Find each line in the data below that contains the word "coordinates", and copy those lines in full.
— Start RECORDS FOR PROCESSING —
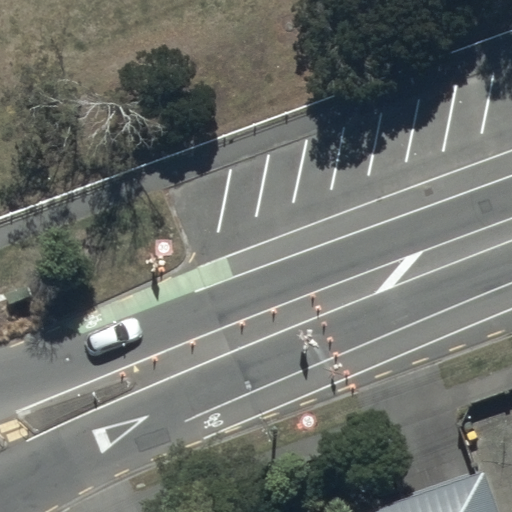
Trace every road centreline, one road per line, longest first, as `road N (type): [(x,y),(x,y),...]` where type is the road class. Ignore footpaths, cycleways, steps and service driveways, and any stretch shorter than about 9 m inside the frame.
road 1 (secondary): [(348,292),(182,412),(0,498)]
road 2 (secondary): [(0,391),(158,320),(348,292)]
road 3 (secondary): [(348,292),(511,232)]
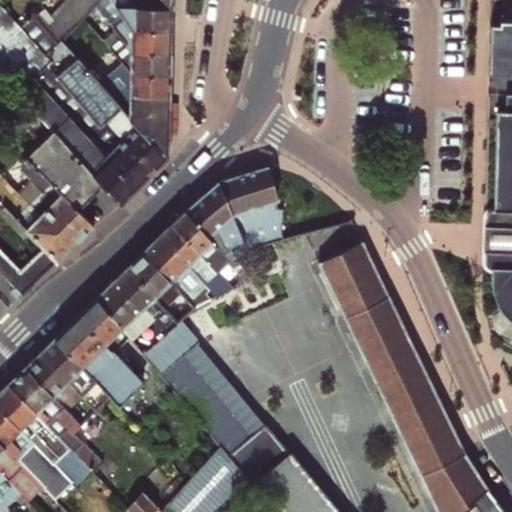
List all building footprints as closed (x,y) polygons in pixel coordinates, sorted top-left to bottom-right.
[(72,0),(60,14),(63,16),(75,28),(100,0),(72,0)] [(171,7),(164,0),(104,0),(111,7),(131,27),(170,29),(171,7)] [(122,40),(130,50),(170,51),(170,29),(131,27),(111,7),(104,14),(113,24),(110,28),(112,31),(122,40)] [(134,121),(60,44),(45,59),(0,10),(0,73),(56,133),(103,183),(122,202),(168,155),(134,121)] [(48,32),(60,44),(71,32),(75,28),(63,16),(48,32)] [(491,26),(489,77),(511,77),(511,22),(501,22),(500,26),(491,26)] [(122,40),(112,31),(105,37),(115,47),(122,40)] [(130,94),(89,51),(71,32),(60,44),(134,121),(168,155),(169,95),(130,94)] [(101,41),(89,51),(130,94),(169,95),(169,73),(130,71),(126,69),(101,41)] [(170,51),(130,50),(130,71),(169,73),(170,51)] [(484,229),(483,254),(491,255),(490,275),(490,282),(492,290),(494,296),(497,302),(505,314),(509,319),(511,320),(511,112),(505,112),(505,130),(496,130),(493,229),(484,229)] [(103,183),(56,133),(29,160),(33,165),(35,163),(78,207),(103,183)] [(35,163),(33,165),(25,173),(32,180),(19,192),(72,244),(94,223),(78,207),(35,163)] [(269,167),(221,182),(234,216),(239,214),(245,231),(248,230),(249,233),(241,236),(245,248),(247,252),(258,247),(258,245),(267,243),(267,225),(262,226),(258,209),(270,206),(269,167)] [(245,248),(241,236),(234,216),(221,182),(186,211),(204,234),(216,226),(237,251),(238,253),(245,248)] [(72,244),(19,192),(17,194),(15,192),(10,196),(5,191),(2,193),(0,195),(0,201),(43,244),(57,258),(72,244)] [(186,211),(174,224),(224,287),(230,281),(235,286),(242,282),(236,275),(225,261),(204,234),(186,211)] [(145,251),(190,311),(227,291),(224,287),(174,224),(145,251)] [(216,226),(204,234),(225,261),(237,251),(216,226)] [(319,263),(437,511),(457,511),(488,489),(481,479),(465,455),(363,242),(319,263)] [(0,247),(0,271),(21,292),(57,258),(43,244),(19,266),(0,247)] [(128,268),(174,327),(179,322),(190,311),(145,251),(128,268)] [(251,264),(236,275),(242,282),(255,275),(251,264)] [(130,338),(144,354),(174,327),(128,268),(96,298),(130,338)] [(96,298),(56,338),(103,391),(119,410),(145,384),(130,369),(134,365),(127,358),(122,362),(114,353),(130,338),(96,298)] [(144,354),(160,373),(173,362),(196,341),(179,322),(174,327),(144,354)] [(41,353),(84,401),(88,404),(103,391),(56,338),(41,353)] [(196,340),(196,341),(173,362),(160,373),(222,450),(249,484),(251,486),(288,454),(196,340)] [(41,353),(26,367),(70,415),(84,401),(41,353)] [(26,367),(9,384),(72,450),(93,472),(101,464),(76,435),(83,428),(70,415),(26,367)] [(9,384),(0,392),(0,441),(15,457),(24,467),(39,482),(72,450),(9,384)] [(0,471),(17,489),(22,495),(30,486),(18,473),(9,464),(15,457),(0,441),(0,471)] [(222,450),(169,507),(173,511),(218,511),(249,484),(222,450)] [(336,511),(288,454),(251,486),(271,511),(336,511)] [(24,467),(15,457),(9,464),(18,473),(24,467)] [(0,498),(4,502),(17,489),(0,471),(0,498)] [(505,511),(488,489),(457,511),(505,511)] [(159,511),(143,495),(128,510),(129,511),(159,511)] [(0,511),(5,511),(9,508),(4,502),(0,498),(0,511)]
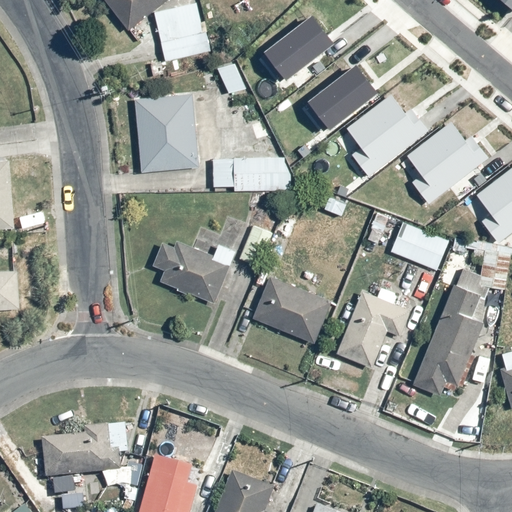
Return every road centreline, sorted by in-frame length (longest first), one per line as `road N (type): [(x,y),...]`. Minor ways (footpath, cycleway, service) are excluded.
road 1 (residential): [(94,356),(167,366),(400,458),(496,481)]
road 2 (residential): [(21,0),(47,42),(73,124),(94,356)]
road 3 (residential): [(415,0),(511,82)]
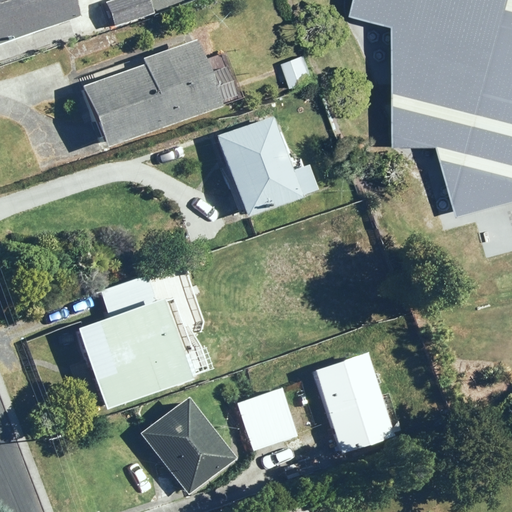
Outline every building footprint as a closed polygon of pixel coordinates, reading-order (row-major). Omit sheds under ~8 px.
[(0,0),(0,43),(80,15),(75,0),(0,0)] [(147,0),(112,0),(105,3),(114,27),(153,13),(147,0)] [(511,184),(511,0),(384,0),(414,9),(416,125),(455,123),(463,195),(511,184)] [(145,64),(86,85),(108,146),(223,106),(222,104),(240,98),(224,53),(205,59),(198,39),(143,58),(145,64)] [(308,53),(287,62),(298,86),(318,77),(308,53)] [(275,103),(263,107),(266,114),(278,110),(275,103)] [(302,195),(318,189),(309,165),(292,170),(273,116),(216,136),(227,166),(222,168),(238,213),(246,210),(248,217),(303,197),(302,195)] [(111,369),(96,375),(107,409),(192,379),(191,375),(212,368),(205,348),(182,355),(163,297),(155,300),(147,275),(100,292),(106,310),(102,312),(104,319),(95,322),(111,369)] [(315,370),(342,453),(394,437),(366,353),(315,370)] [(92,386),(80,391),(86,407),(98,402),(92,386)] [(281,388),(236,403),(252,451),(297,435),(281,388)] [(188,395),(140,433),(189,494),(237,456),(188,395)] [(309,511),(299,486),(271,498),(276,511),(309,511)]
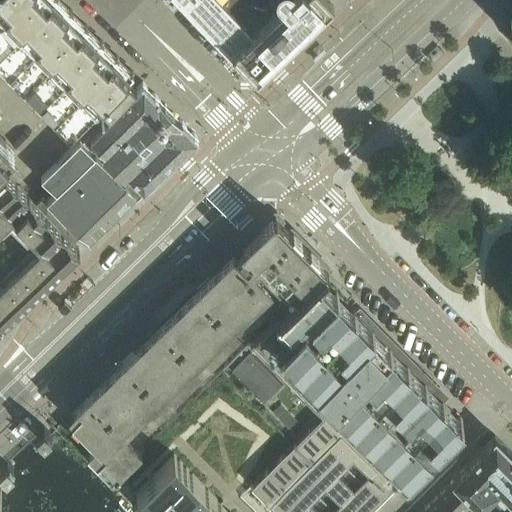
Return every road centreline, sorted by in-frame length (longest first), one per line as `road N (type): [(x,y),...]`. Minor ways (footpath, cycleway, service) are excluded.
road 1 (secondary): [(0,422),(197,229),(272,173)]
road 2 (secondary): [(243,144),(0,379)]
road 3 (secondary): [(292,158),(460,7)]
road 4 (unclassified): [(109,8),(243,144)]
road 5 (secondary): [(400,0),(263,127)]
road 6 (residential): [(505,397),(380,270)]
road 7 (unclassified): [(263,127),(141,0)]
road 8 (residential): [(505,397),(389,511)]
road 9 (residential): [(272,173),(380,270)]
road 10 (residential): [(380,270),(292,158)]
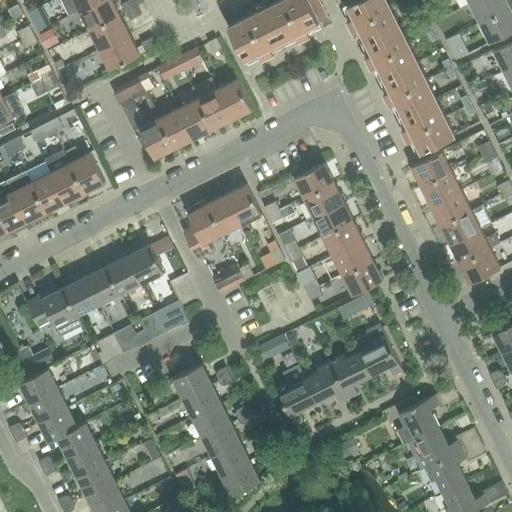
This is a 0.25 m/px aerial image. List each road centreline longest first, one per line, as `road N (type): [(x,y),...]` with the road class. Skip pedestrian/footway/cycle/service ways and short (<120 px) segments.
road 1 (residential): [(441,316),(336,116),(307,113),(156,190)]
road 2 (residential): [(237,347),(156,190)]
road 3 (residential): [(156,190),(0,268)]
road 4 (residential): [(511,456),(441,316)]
— End RECORDS FOR PROCESSING —
## TASK ANSWER
List all building footprints as closed (x,y) polygons in pixel coordinates, sorted top-left to bottom-right.
Outline every building footprint as a closed polygon of pixel coordinates, reading-order (row-major). Omit sheds under ~8 px.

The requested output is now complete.